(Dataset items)
--------------------------------

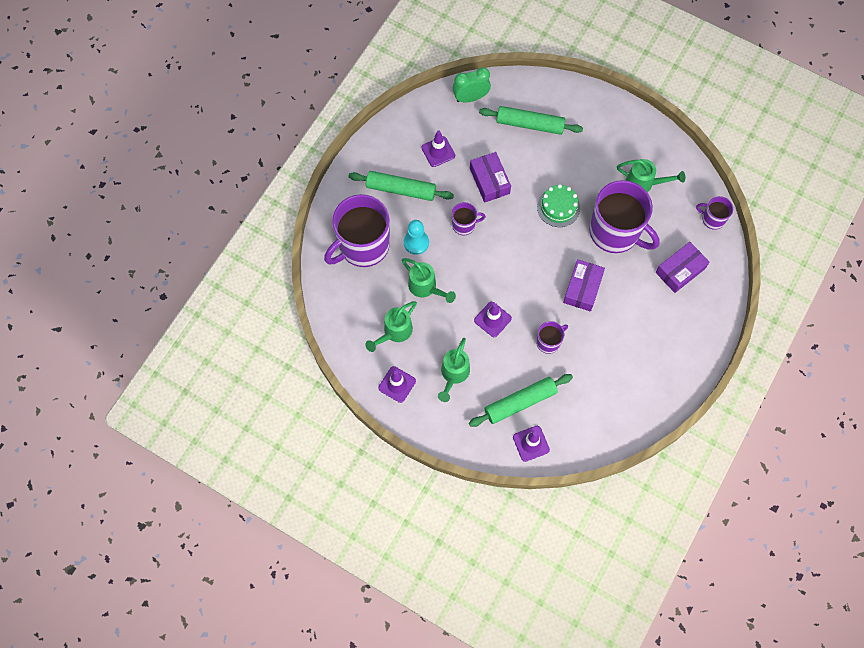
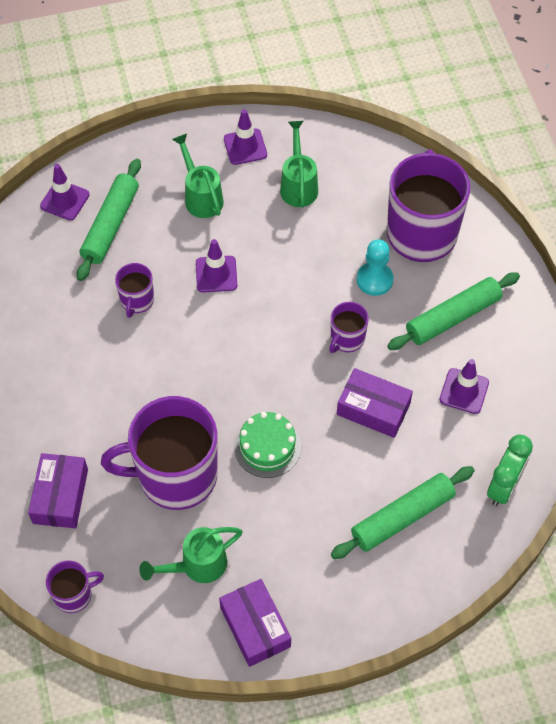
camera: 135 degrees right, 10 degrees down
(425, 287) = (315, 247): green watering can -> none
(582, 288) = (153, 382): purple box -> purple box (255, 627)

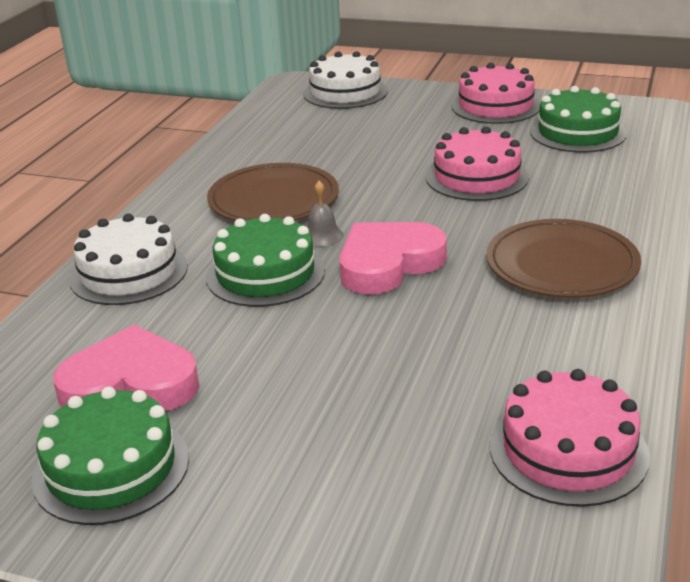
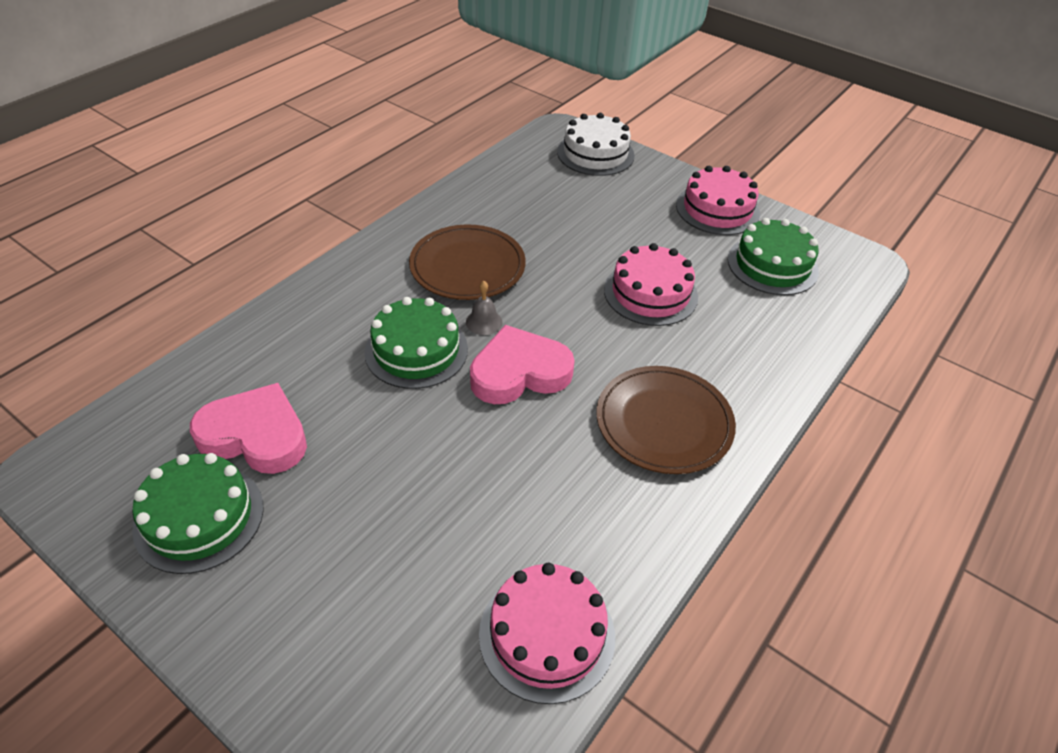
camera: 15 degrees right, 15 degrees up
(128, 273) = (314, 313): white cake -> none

--------------------------------

Collect every line above that contains the word "degrees".

camera: 135 degrees right, 10 degrees down
camera: 15 degrees right, 15 degrees up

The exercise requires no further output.